»»

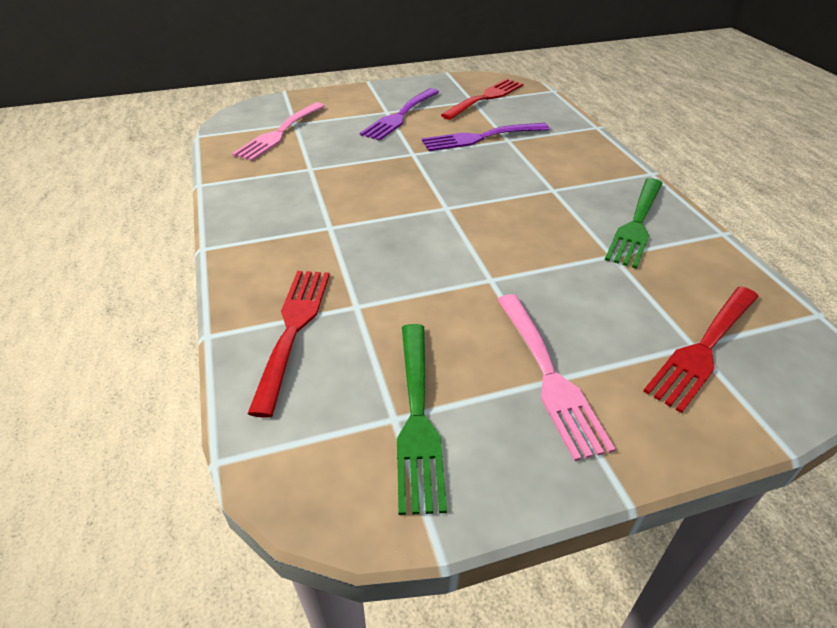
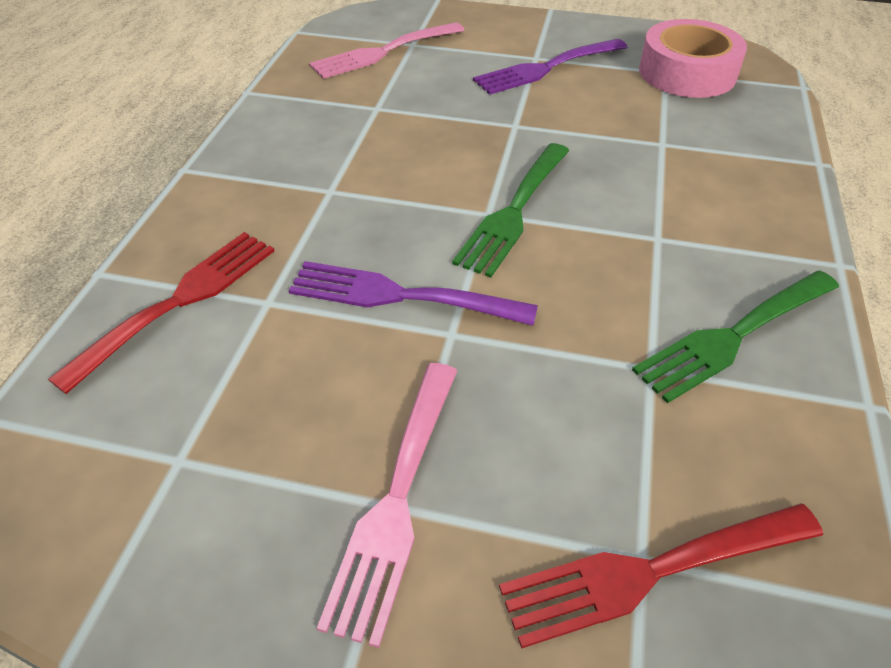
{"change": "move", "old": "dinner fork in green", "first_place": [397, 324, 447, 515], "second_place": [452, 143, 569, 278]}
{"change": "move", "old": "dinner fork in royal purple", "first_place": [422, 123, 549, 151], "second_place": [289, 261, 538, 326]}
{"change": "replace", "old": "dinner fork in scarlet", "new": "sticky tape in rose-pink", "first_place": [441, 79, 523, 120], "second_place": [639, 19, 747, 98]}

««

Work to complete: Reproduce only the lines from the line containing "fork in royal" to the last line of the material above, both of those lines included.

Answer box:
{"change": "move", "old": "dinner fork in royal purple", "first_place": [422, 123, 549, 151], "second_place": [289, 261, 538, 326]}
{"change": "replace", "old": "dinner fork in scarlet", "new": "sticky tape in rose-pink", "first_place": [441, 79, 523, 120], "second_place": [639, 19, 747, 98]}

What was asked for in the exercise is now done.